Data segment
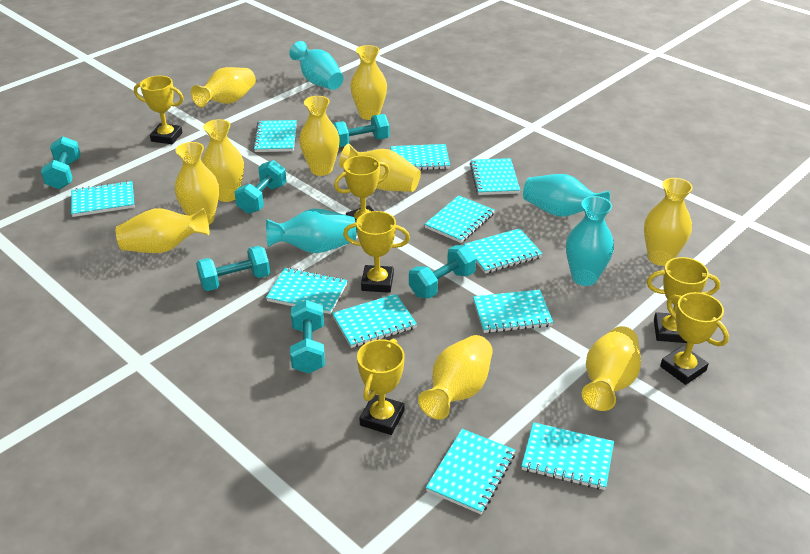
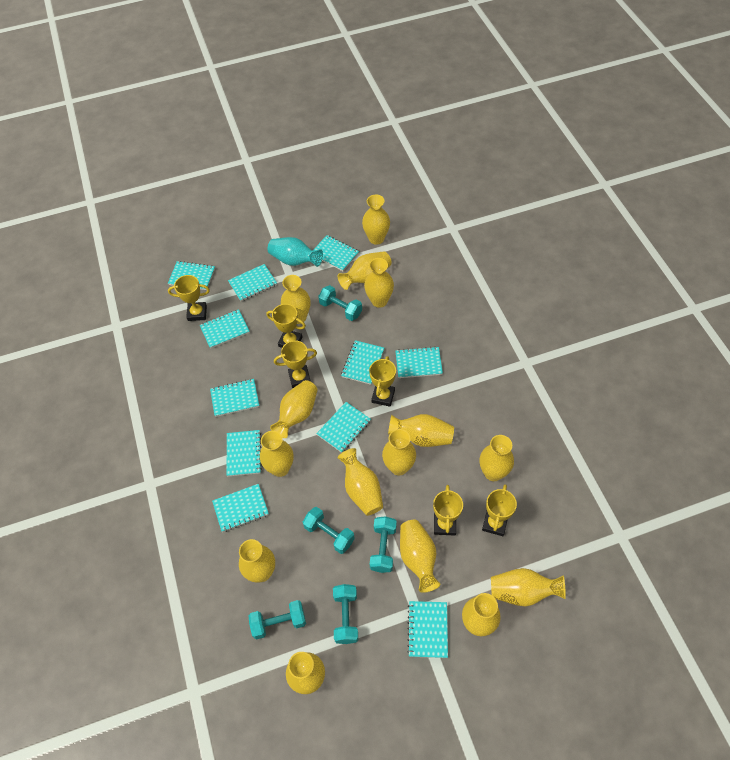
turquoise dumbbell: 6 -> 5
turquoise vase: 4 -> 1
yellow vase: 10 -> 15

What to produce
Wherever a line of the material has the word "turquoise", add it to a tally; give only the final number.

Task response
2